◆ **WHAT YOU HAVE TO DO**
Whenever a line below holds the word "orange", count it once; report the total and nothing else.

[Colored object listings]
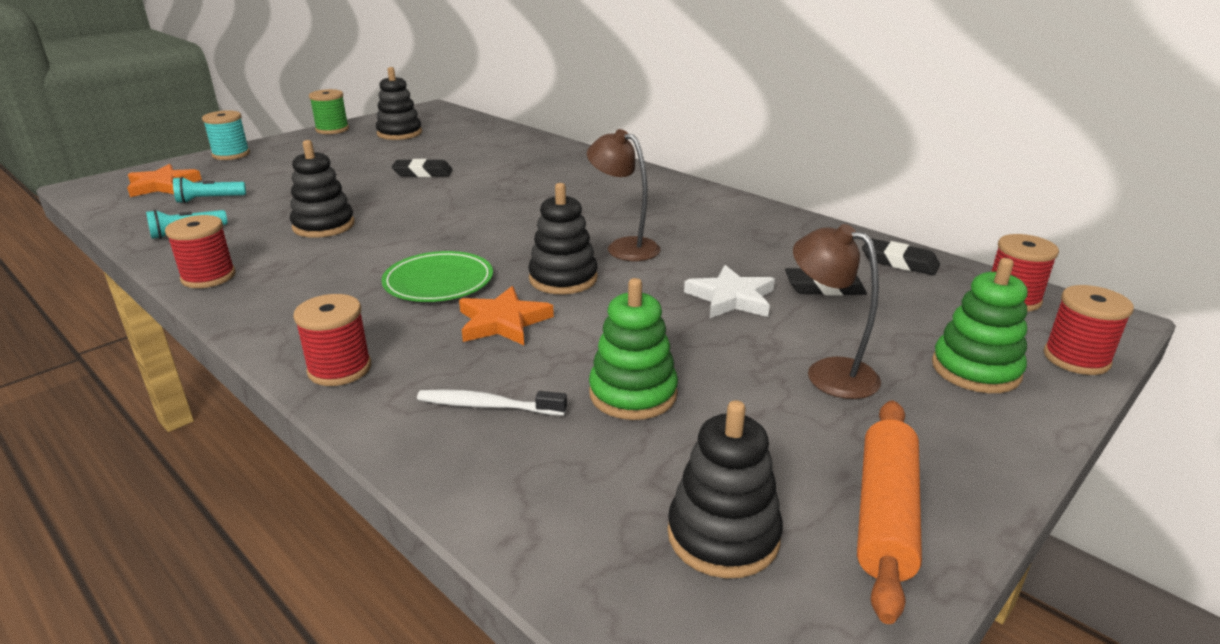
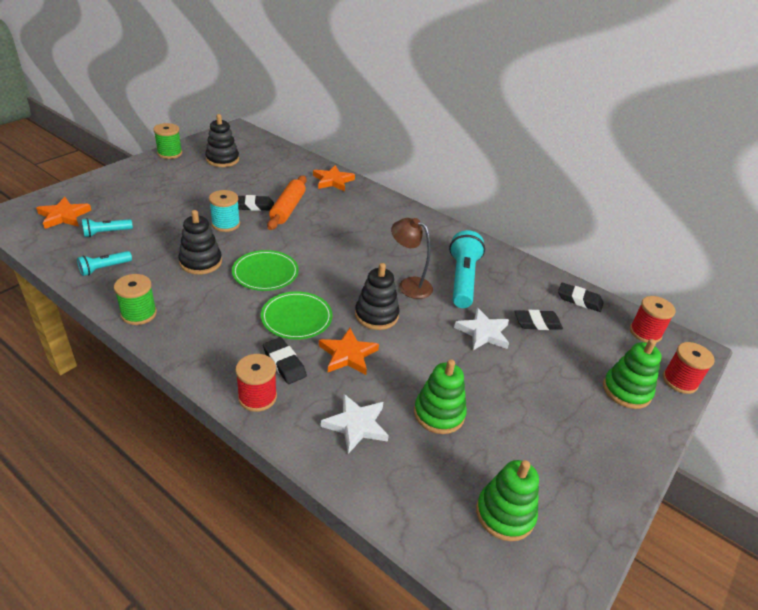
camera: 10 degrees left, 10 degrees up
(208, 277) = (139, 314): red spool -> green spool
(231, 154) = (102, 181): turquoise spool -> turquoise spool (226, 224)
(399, 331) = (284, 363): none -> black eraser
(411, 236) = (265, 273): none -> green plate
(487, 406) = (356, 425): white toothbrush -> white star
(544, 149) = (333, 181): none -> orange star
(710, 241) = (462, 279): none -> turquoise flashlight
(723, 535) = (505, 514): black stacking toy -> green stacking toy
(828, 373) = (546, 394): brown lamp -> none
(885, 514) = (585, 496): orange rolling pin -> orange rolling pin (288, 209)

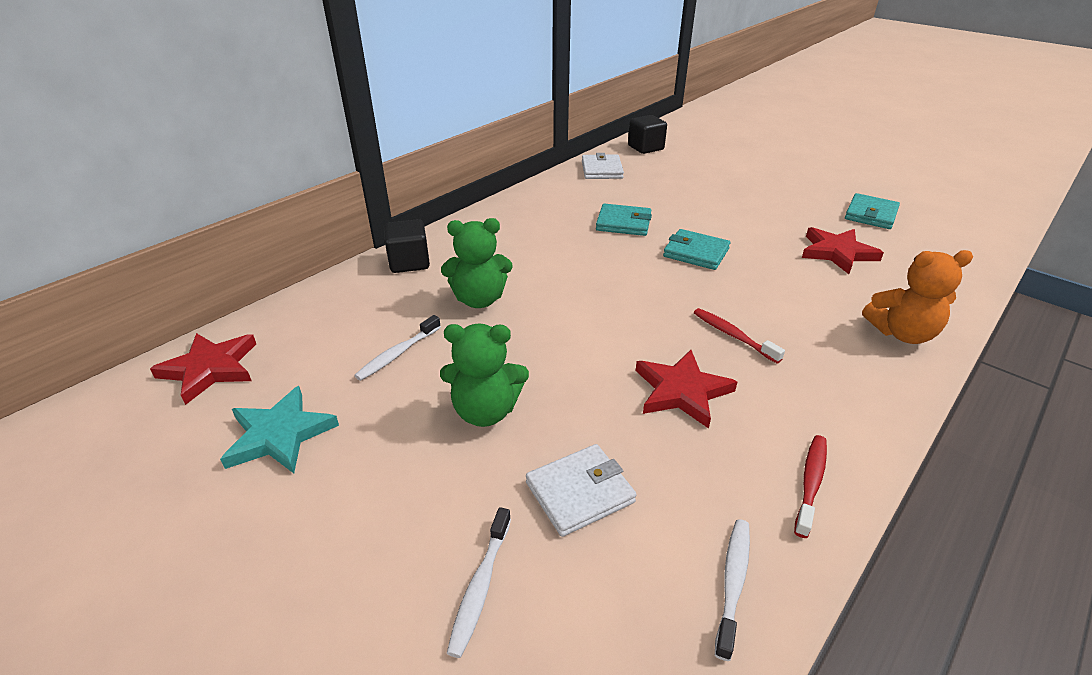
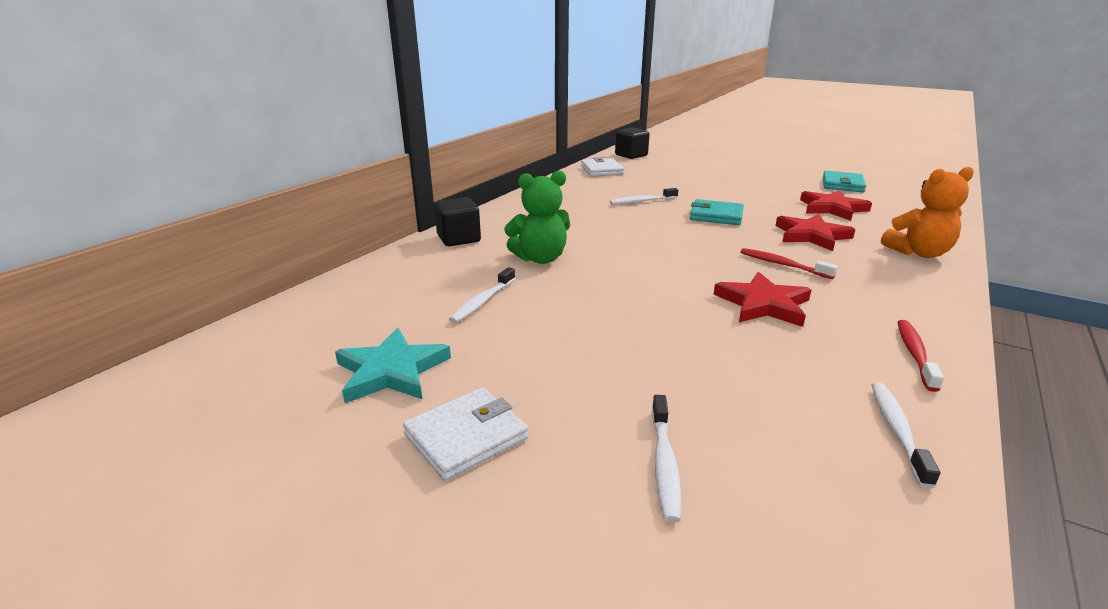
camera: 10 degrees left, 10 degrees down
(210, 369) = (291, 328): red star -> red star (811, 235)
(485, 411) = (592, 334): green teddy bear -> none
(580, 492) = (716, 382): white wallet -> white wallet (466, 437)
(623, 223) = (641, 201): turquoise wallet -> white toothbrush

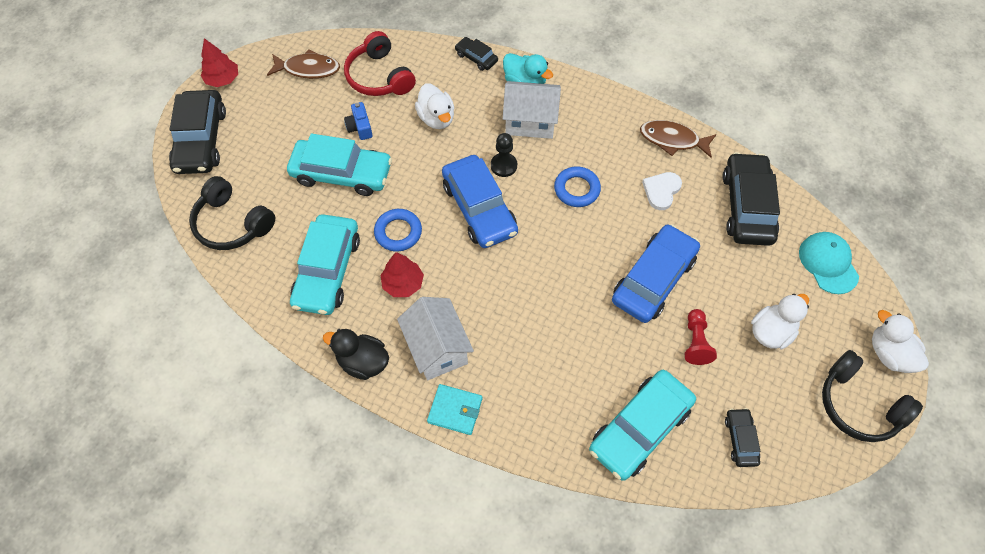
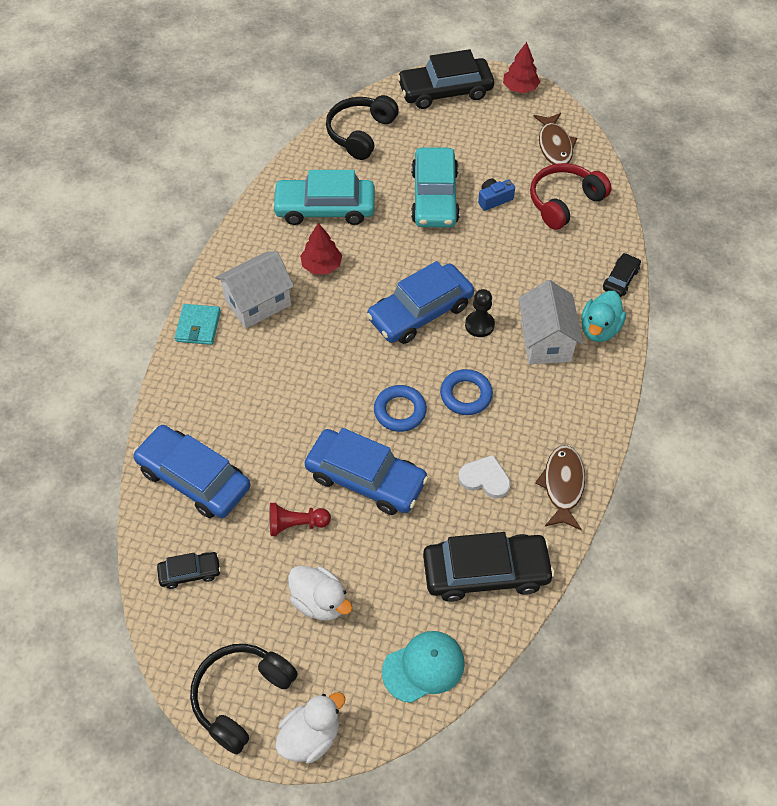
camera: 80 degrees right, 5 degrees down
(363, 362) = (237, 251): black duck -> none
(398, 232) = (377, 252): blue ring -> blue ring (400, 411)
(436, 118) = (524, 258): white duck -> none
(640, 428) = (194, 478): turquoise car -> blue car

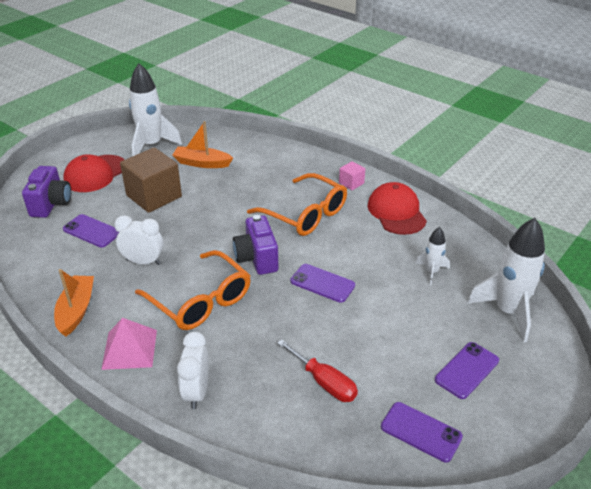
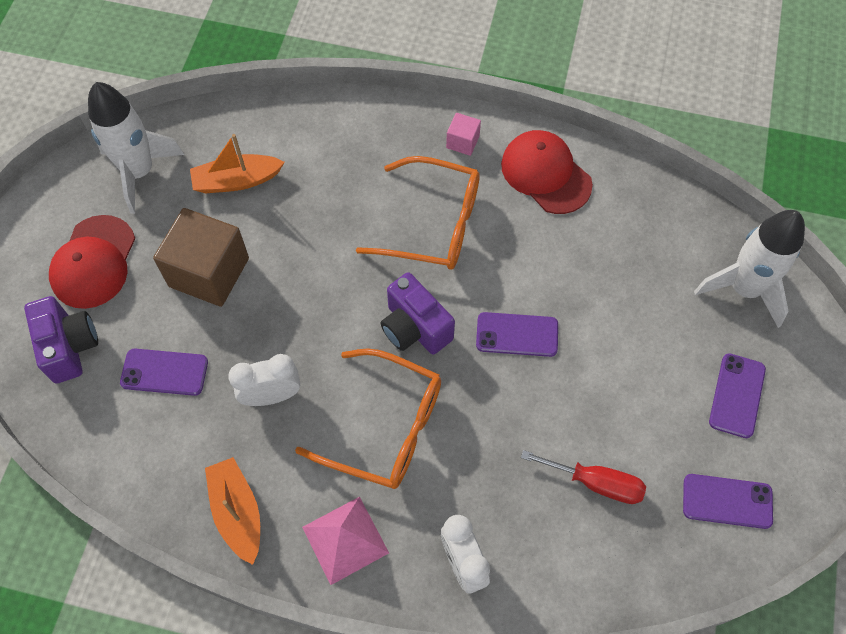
camera: 25 degrees left, 25 degrees up
(431, 272) = (634, 261): white rocket -> none

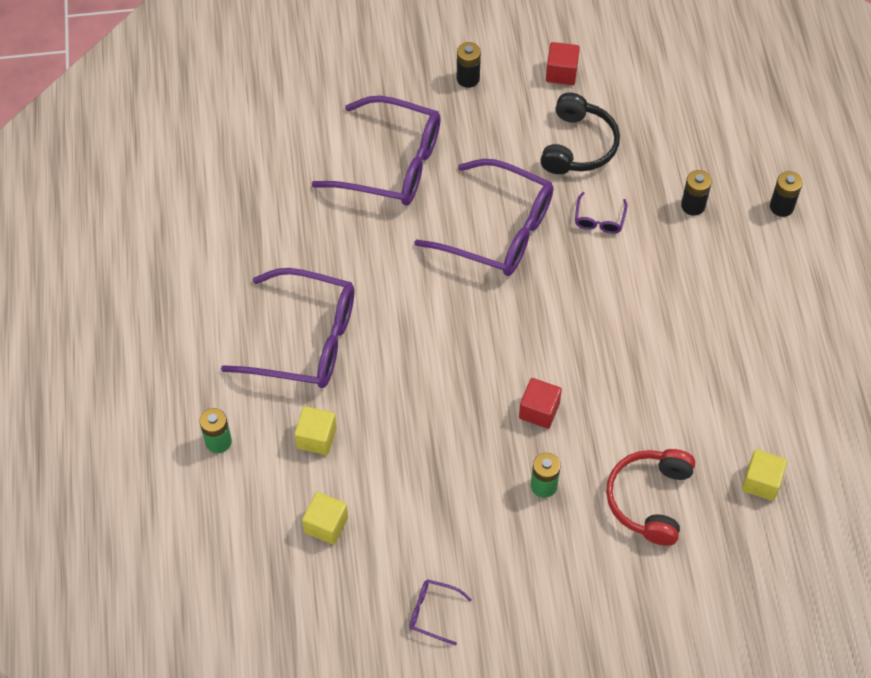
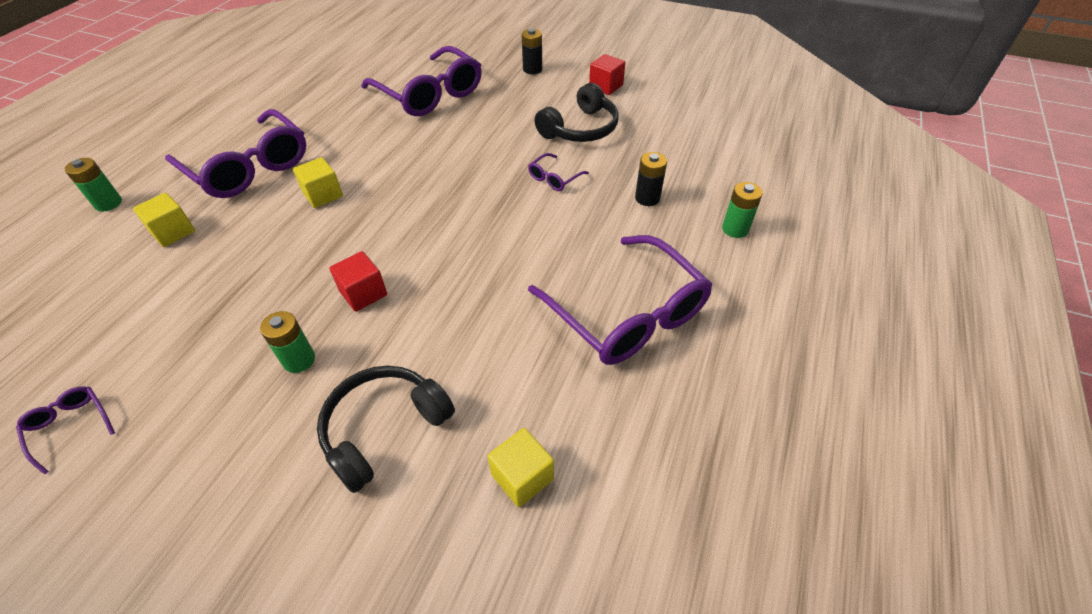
camera: 30 degrees right, 10 degrees down
(326, 525) = (94, 298): yellow cube -> yellow cube (323, 195)
(498, 230) = (465, 155): purple glasses -> purple glasses (627, 313)
(649, 499) = (384, 428): red headphones -> black headphones
(781, 207) = (735, 229): black battery -> green battery

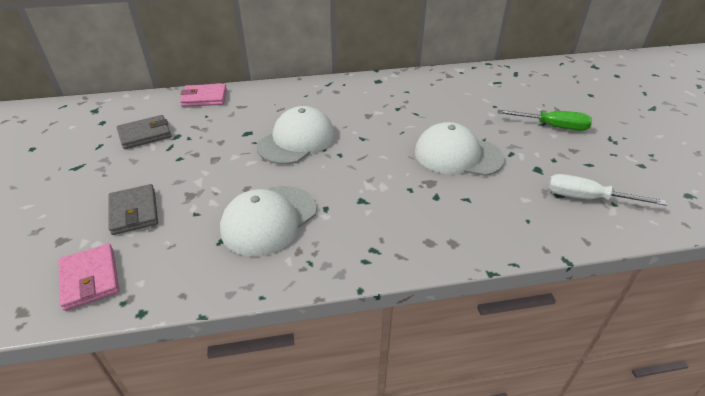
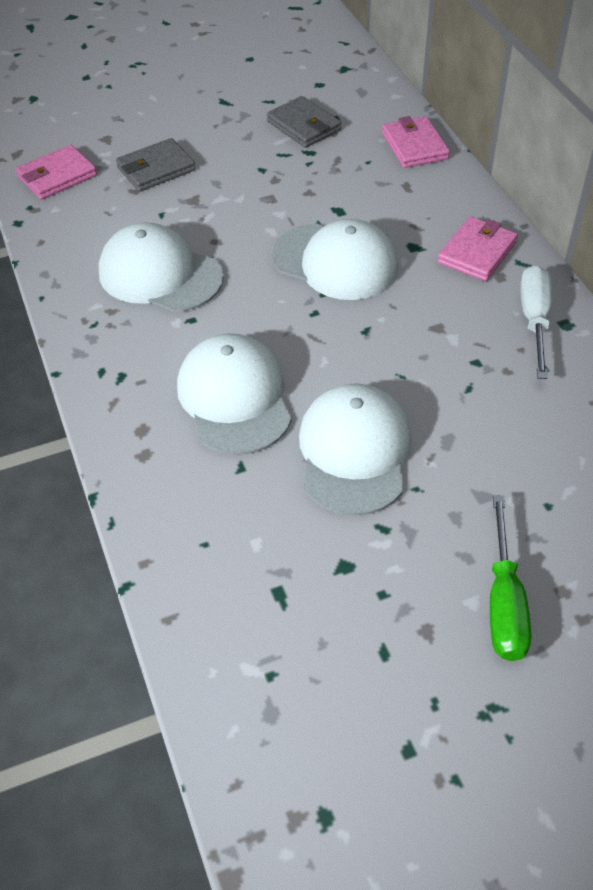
camera: 80 degrees right, 10 degrees up
(313, 94) = (477, 253): none -> pink wallet
(407, 195) = (234, 398): none -> white cap
(587, 198) = (277, 633): white screwdriver -> white screwdriver (534, 320)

◆ **RESPONSE AREA**
2